Exercise aim: Give the listing again in full, exactly as written.

= Beginning of Section =

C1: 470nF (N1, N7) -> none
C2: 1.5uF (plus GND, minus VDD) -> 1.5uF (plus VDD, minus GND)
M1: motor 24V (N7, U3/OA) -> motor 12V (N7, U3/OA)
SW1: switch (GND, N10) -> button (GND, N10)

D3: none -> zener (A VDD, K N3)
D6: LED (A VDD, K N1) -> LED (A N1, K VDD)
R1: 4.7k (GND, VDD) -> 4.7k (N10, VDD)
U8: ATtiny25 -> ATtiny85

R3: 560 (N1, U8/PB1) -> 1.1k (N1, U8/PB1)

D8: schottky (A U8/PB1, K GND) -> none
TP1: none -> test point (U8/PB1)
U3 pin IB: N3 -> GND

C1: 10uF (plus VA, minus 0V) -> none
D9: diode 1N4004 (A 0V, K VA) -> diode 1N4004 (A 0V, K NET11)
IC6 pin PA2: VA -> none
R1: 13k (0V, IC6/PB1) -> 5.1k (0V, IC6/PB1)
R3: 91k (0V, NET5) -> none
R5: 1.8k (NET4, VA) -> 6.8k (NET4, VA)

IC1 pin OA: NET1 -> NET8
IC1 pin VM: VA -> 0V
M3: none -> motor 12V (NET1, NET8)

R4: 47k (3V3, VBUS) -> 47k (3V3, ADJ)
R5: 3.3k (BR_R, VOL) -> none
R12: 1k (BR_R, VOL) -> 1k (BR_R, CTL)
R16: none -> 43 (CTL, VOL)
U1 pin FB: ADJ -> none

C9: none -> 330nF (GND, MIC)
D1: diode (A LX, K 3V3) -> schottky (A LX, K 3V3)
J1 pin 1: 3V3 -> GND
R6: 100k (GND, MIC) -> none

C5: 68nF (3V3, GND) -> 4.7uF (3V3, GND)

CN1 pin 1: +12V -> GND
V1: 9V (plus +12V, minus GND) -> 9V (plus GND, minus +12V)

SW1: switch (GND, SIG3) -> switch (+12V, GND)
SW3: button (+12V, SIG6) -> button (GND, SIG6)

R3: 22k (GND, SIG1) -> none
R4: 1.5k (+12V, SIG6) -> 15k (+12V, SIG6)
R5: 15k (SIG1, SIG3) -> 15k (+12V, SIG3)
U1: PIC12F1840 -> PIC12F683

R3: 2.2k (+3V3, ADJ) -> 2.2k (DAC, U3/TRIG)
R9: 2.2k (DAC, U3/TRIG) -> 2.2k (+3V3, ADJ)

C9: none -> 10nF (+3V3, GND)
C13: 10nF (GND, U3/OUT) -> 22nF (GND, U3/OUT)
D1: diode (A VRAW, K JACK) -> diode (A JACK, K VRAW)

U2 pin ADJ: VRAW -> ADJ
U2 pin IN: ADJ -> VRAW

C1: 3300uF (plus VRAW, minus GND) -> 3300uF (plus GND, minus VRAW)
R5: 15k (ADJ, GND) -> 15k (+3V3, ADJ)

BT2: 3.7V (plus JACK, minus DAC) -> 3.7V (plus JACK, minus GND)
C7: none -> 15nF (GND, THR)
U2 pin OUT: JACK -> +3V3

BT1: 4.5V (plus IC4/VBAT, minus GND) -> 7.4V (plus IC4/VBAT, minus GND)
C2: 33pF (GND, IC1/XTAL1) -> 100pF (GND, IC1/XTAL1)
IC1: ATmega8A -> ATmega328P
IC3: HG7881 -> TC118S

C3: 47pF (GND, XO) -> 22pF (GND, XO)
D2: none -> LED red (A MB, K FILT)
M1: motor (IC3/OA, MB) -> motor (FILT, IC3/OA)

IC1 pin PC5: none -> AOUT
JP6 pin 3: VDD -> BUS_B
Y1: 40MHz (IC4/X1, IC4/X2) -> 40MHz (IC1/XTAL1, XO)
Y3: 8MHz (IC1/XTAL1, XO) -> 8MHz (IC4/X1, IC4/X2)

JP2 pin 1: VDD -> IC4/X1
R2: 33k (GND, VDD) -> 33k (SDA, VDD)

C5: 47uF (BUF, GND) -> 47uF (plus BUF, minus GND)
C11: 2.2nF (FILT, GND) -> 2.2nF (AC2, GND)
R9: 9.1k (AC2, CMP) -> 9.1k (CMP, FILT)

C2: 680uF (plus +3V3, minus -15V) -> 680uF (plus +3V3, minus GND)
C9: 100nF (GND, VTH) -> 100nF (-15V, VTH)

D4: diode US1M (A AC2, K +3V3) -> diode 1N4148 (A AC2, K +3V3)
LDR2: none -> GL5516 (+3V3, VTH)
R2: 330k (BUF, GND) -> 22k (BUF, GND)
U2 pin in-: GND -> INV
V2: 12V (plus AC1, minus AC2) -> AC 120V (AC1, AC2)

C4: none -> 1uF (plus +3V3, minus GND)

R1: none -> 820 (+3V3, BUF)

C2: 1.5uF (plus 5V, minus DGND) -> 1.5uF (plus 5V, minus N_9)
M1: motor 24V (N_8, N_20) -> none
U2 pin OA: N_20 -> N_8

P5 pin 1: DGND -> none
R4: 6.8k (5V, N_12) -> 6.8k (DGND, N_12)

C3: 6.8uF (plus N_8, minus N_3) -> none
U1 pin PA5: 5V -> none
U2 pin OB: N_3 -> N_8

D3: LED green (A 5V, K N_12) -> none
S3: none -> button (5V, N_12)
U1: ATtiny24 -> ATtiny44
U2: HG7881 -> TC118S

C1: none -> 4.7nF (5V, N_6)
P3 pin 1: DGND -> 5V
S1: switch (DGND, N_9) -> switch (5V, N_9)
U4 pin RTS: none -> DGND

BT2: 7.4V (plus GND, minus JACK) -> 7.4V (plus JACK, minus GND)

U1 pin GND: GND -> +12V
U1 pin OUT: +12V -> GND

= End of Section =

Output below:
C1: 470nF (N1, N7) -> none
C2: 1.5uF (plus GND, minus VDD) -> 1.5uF (plus VDD, minus GND)
M1: motor 24V (N7, U3/OA) -> motor 12V (N7, U3/OA)
SW1: switch (GND, N10) -> button (GND, N10)

D3: none -> zener (A VDD, K N3)
D6: LED (A VDD, K N1) -> LED (A N1, K VDD)
R1: 4.7k (GND, VDD) -> 4.7k (N10, VDD)
U8: ATtiny25 -> ATtiny85

R3: 560 (N1, U8/PB1) -> 1.1k (N1, U8/PB1)

D8: schottky (A U8/PB1, K GND) -> none
TP1: none -> test point (U8/PB1)
U3 pin IB: N3 -> GND

C1: 10uF (plus VA, minus 0V) -> none
D9: diode 1N4004 (A 0V, K VA) -> diode 1N4004 (A 0V, K NET11)
IC6 pin PA2: VA -> none
R1: 13k (0V, IC6/PB1) -> 5.1k (0V, IC6/PB1)
R3: 91k (0V, NET5) -> none
R5: 1.8k (NET4, VA) -> 6.8k (NET4, VA)

IC1 pin OA: NET1 -> NET8
IC1 pin VM: VA -> 0V
M3: none -> motor 12V (NET1, NET8)

R4: 47k (3V3, VBUS) -> 47k (3V3, ADJ)
R5: 3.3k (BR_R, VOL) -> none
R12: 1k (BR_R, VOL) -> 1k (BR_R, CTL)
R16: none -> 43 (CTL, VOL)
U1 pin FB: ADJ -> none

C9: none -> 330nF (GND, MIC)
D1: diode (A LX, K 3V3) -> schottky (A LX, K 3V3)
J1 pin 1: 3V3 -> GND
R6: 100k (GND, MIC) -> none

C5: 68nF (3V3, GND) -> 4.7uF (3V3, GND)

CN1 pin 1: +12V -> GND
V1: 9V (plus +12V, minus GND) -> 9V (plus GND, minus +12V)

SW1: switch (GND, SIG3) -> switch (+12V, GND)
SW3: button (+12V, SIG6) -> button (GND, SIG6)

R3: 22k (GND, SIG1) -> none
R4: 1.5k (+12V, SIG6) -> 15k (+12V, SIG6)
R5: 15k (SIG1, SIG3) -> 15k (+12V, SIG3)
U1: PIC12F1840 -> PIC12F683

R3: 2.2k (+3V3, ADJ) -> 2.2k (DAC, U3/TRIG)
R9: 2.2k (DAC, U3/TRIG) -> 2.2k (+3V3, ADJ)

C9: none -> 10nF (+3V3, GND)
C13: 10nF (GND, U3/OUT) -> 22nF (GND, U3/OUT)
D1: diode (A VRAW, K JACK) -> diode (A JACK, K VRAW)

U2 pin ADJ: VRAW -> ADJ
U2 pin IN: ADJ -> VRAW

C1: 3300uF (plus VRAW, minus GND) -> 3300uF (plus GND, minus VRAW)
R5: 15k (ADJ, GND) -> 15k (+3V3, ADJ)

BT2: 3.7V (plus JACK, minus DAC) -> 3.7V (plus JACK, minus GND)
C7: none -> 15nF (GND, THR)
U2 pin OUT: JACK -> +3V3

BT1: 4.5V (plus IC4/VBAT, minus GND) -> 7.4V (plus IC4/VBAT, minus GND)
C2: 33pF (GND, IC1/XTAL1) -> 100pF (GND, IC1/XTAL1)
IC1: ATmega8A -> ATmega328P
IC3: HG7881 -> TC118S

C3: 47pF (GND, XO) -> 22pF (GND, XO)
D2: none -> LED red (A MB, K FILT)
M1: motor (IC3/OA, MB) -> motor (FILT, IC3/OA)

IC1 pin PC5: none -> AOUT
JP6 pin 3: VDD -> BUS_B
Y1: 40MHz (IC4/X1, IC4/X2) -> 40MHz (IC1/XTAL1, XO)
Y3: 8MHz (IC1/XTAL1, XO) -> 8MHz (IC4/X1, IC4/X2)

JP2 pin 1: VDD -> IC4/X1
R2: 33k (GND, VDD) -> 33k (SDA, VDD)

C5: 47uF (BUF, GND) -> 47uF (plus BUF, minus GND)
C11: 2.2nF (FILT, GND) -> 2.2nF (AC2, GND)
R9: 9.1k (AC2, CMP) -> 9.1k (CMP, FILT)

C2: 680uF (plus +3V3, minus -15V) -> 680uF (plus +3V3, minus GND)
C9: 100nF (GND, VTH) -> 100nF (-15V, VTH)

D4: diode US1M (A AC2, K +3V3) -> diode 1N4148 (A AC2, K +3V3)
LDR2: none -> GL5516 (+3V3, VTH)
R2: 330k (BUF, GND) -> 22k (BUF, GND)
U2 pin in-: GND -> INV
V2: 12V (plus AC1, minus AC2) -> AC 120V (AC1, AC2)

C4: none -> 1uF (plus +3V3, minus GND)

R1: none -> 820 (+3V3, BUF)

C2: 1.5uF (plus 5V, minus DGND) -> 1.5uF (plus 5V, minus N_9)
M1: motor 24V (N_8, N_20) -> none
U2 pin OA: N_20 -> N_8

P5 pin 1: DGND -> none
R4: 6.8k (5V, N_12) -> 6.8k (DGND, N_12)

C3: 6.8uF (plus N_8, minus N_3) -> none
U1 pin PA5: 5V -> none
U2 pin OB: N_3 -> N_8

D3: LED green (A 5V, K N_12) -> none
S3: none -> button (5V, N_12)
U1: ATtiny24 -> ATtiny44
U2: HG7881 -> TC118S

C1: none -> 4.7nF (5V, N_6)
P3 pin 1: DGND -> 5V
S1: switch (DGND, N_9) -> switch (5V, N_9)
U4 pin RTS: none -> DGND

BT2: 7.4V (plus GND, minus JACK) -> 7.4V (plus JACK, minus GND)

U1 pin GND: GND -> +12V
U1 pin OUT: +12V -> GND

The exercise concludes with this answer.